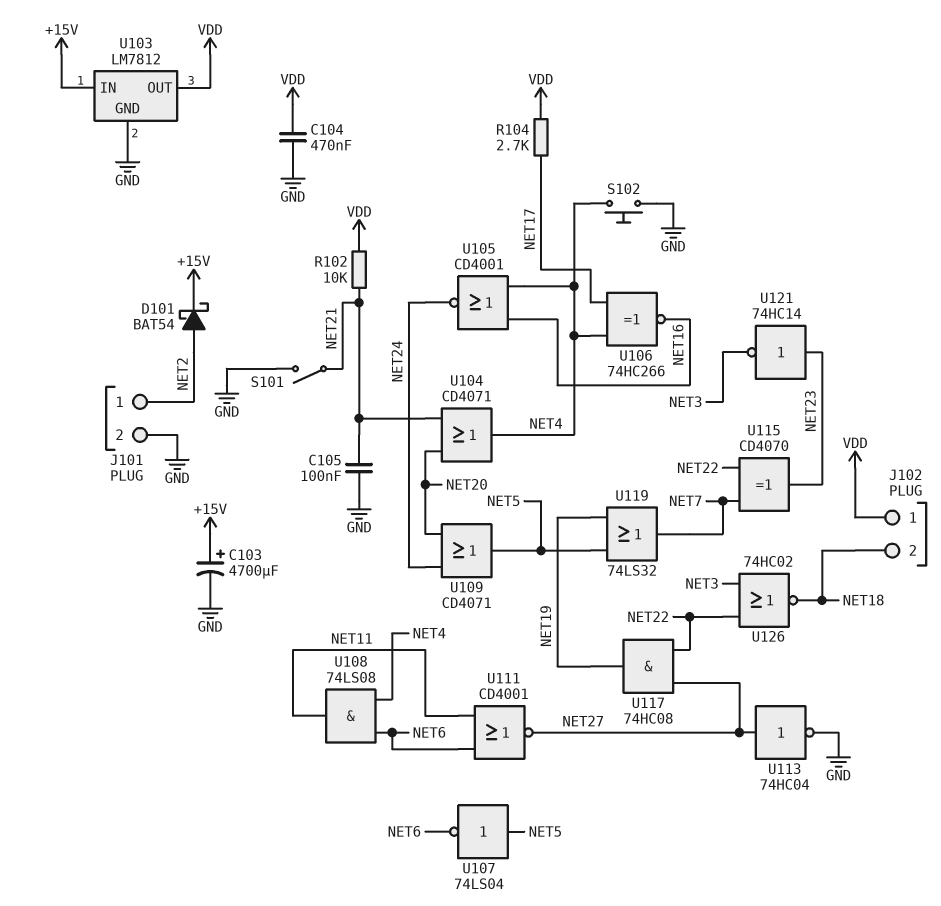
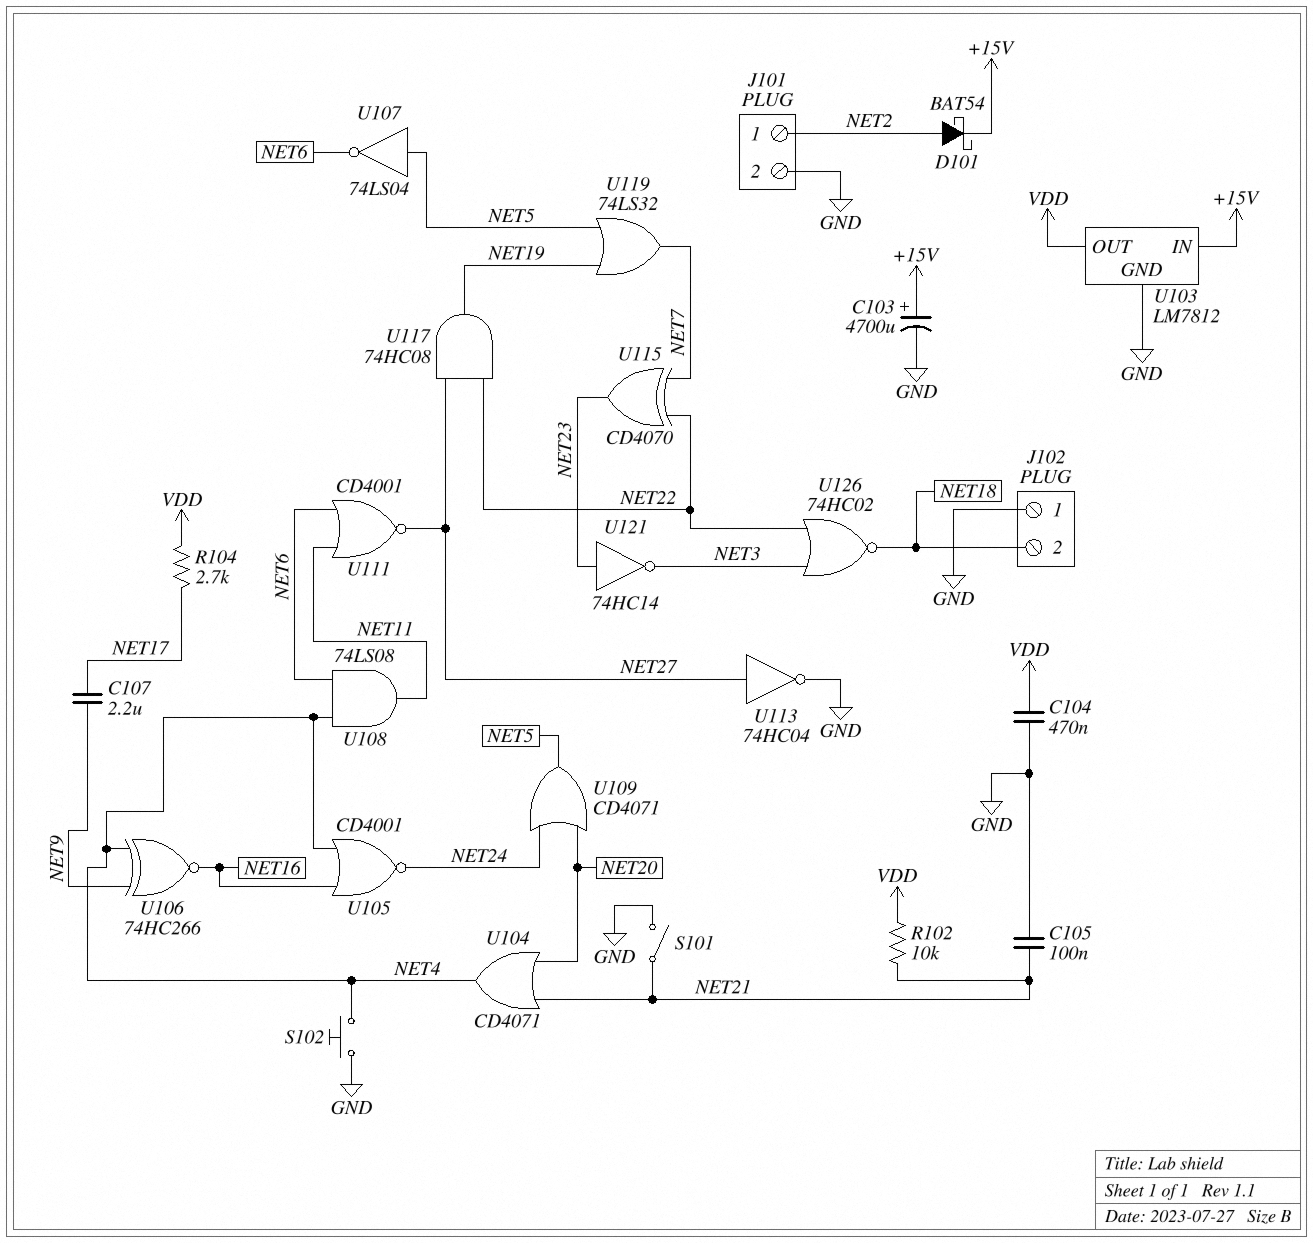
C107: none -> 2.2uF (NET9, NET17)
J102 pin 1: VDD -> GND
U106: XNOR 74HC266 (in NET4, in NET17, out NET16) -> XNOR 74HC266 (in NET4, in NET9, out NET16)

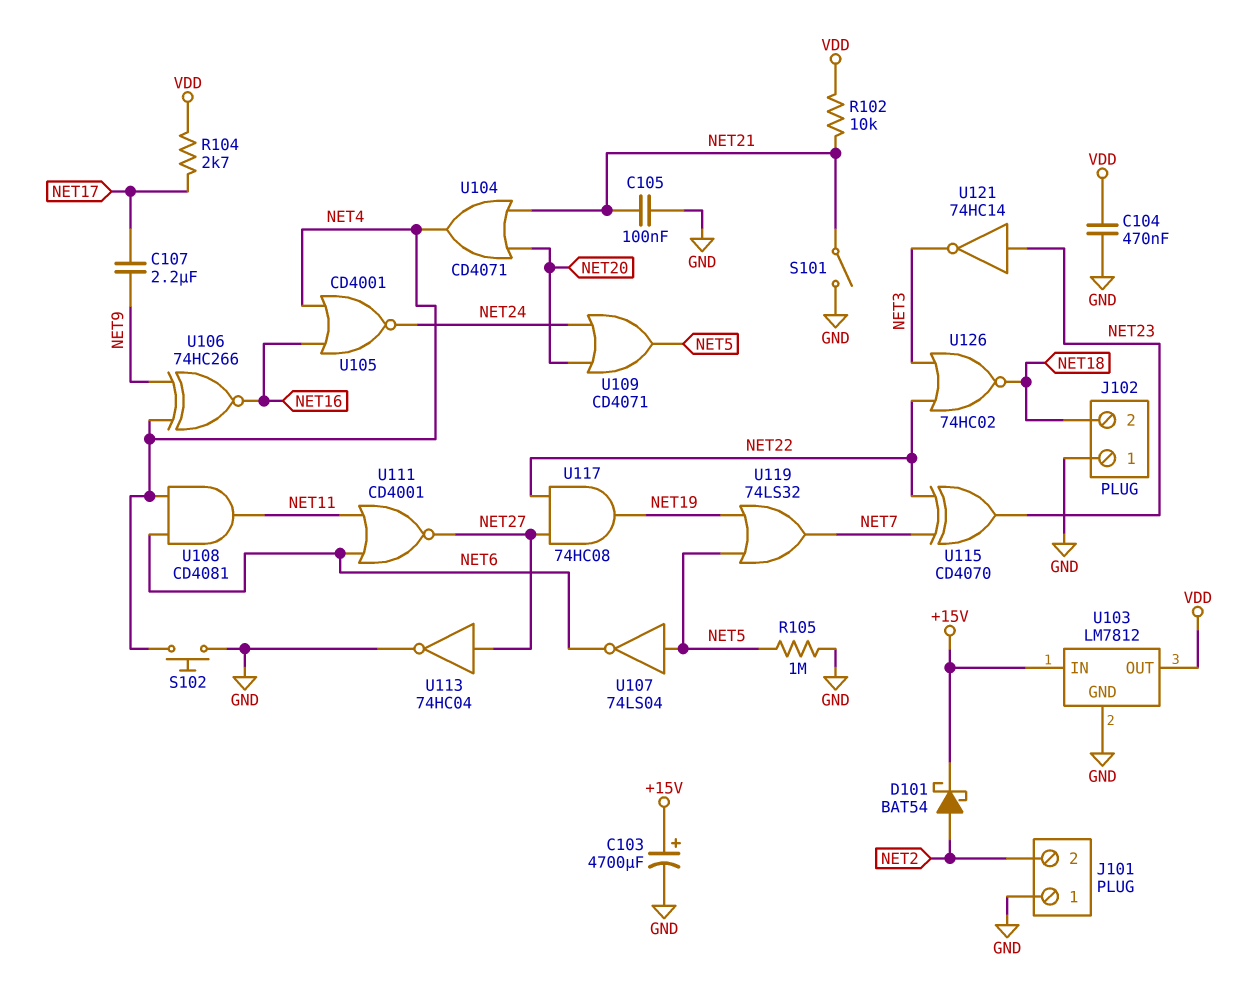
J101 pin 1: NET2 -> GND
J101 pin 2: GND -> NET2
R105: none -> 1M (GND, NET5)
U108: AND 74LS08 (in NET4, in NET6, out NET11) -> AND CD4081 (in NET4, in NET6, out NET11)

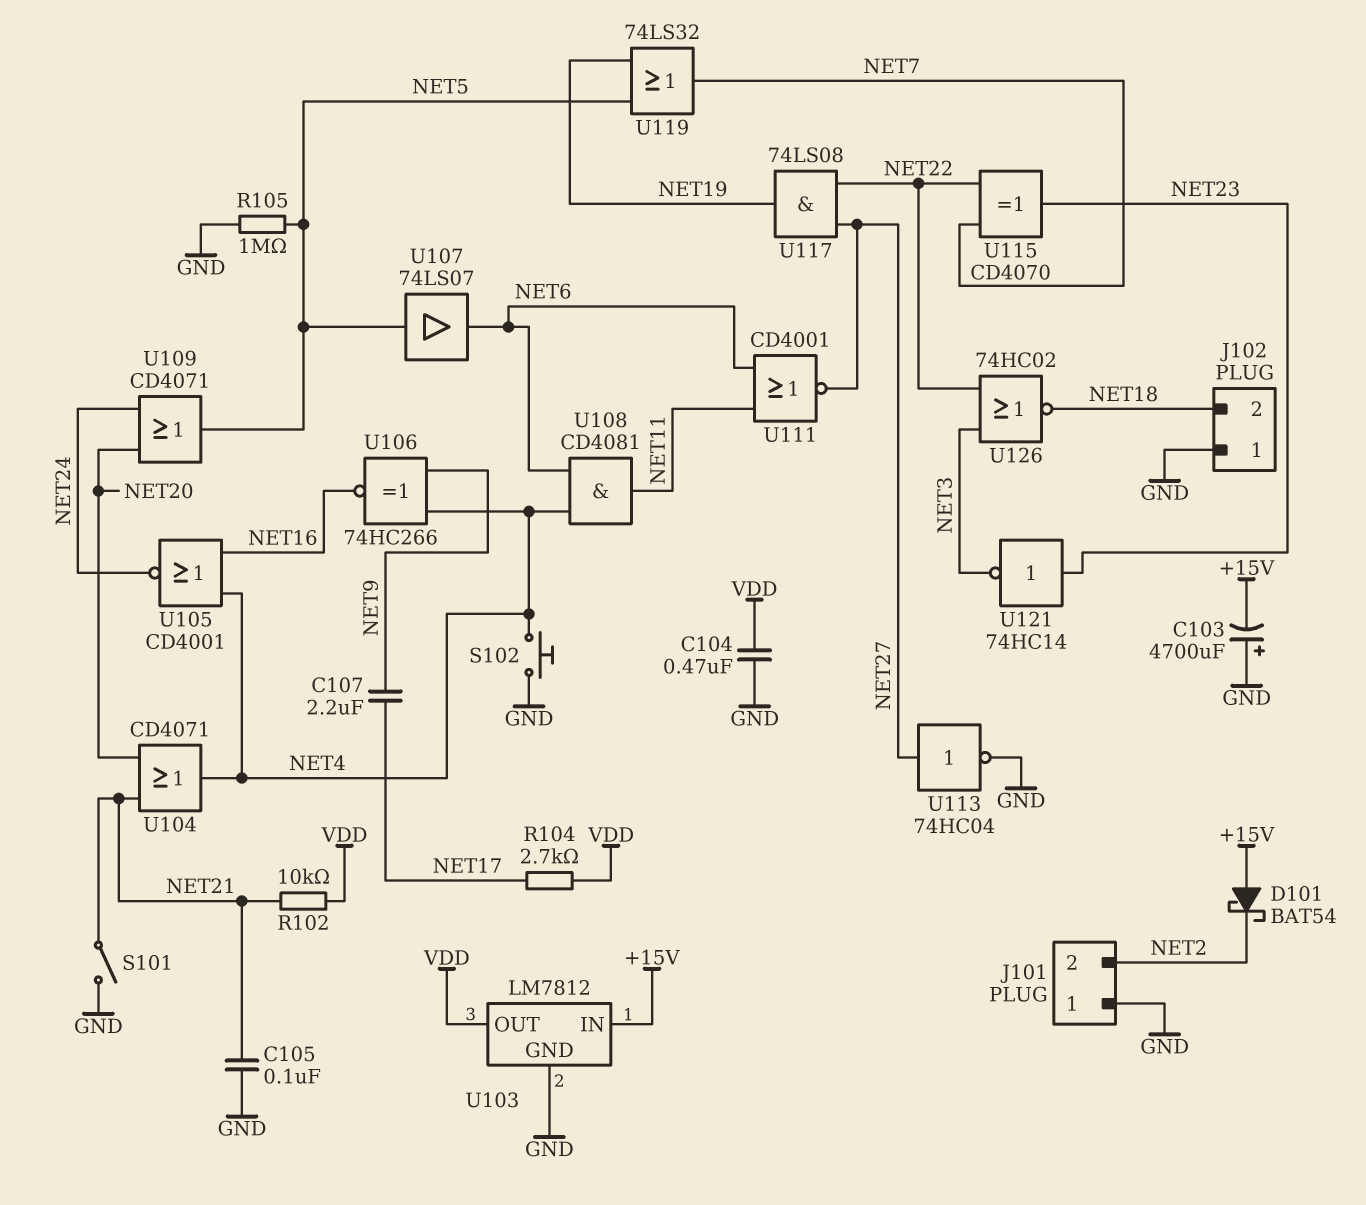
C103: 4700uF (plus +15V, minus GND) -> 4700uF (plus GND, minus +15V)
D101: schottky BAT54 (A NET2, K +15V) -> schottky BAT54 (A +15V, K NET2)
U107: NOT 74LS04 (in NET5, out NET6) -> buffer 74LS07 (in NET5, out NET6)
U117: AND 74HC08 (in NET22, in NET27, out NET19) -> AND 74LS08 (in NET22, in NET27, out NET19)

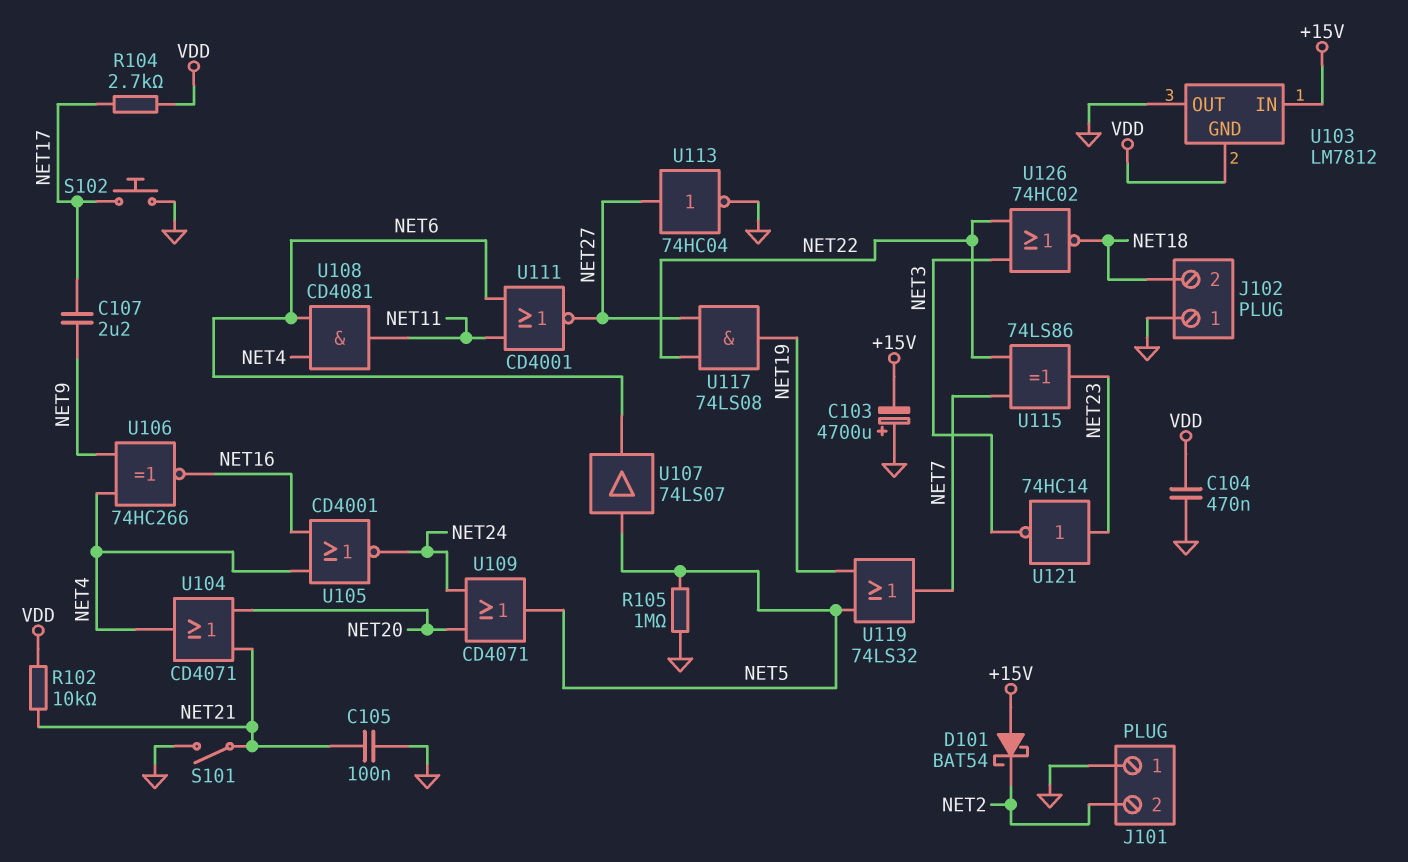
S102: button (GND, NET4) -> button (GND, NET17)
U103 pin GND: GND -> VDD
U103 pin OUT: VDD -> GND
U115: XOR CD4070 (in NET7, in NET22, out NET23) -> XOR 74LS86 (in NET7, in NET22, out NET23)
----
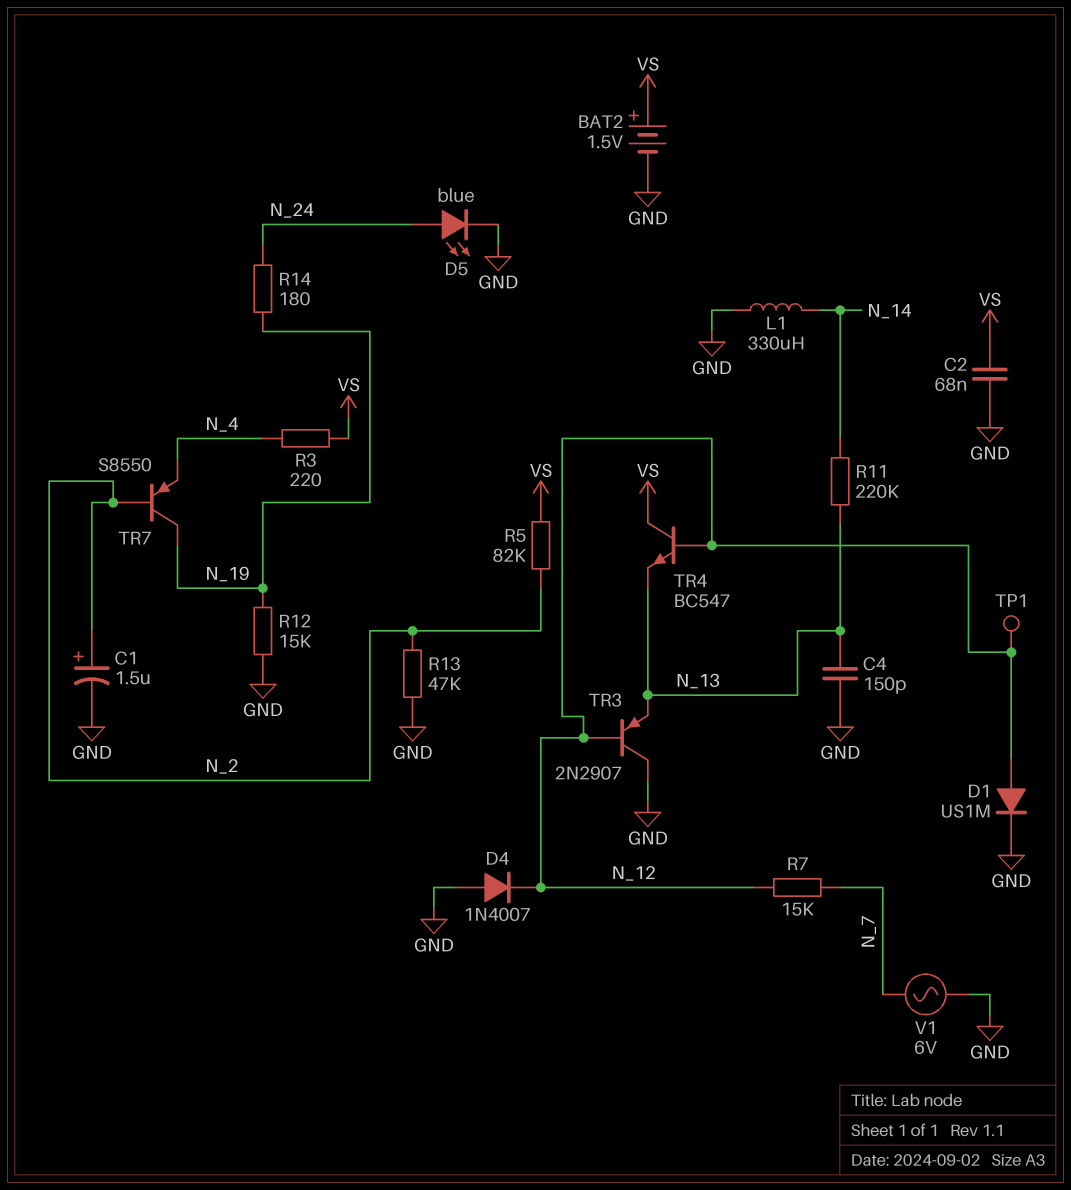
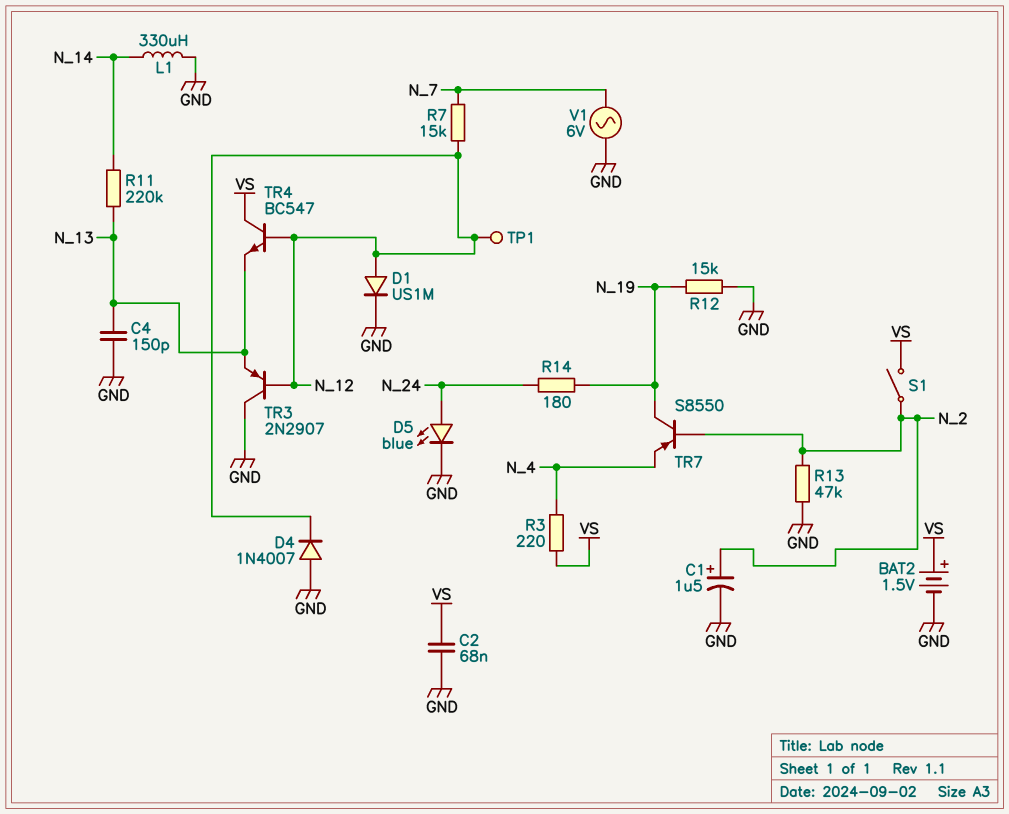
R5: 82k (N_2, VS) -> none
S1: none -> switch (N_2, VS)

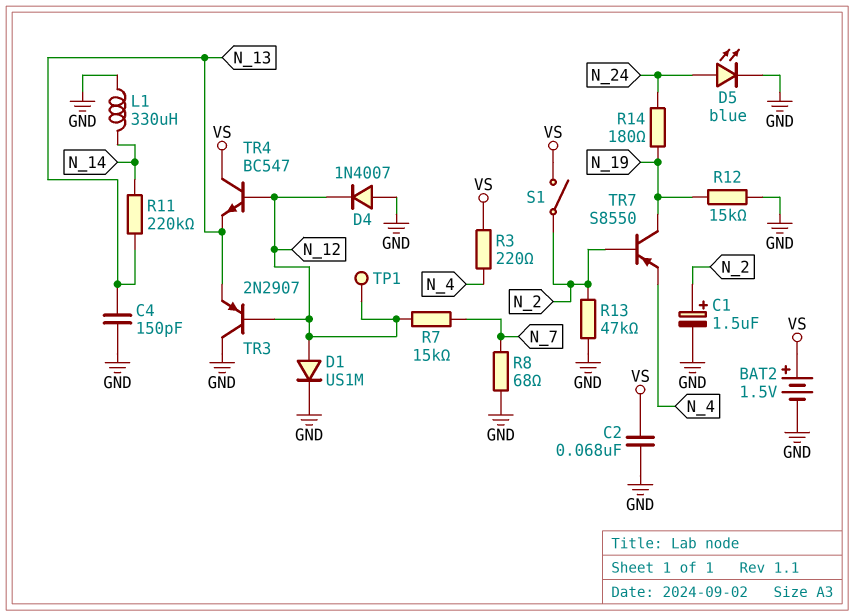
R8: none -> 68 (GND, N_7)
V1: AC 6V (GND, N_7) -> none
----
* What you need to do
Copy each line in the entries above where the word "none" shows up.

* Answer space
C107: none -> 2.2uF (NET9, NET17)
R105: none -> 1M (GND, NET5)
R5: 82k (N_2, VS) -> none
S1: none -> switch (N_2, VS)
R8: none -> 68 (GND, N_7)
V1: AC 6V (GND, N_7) -> none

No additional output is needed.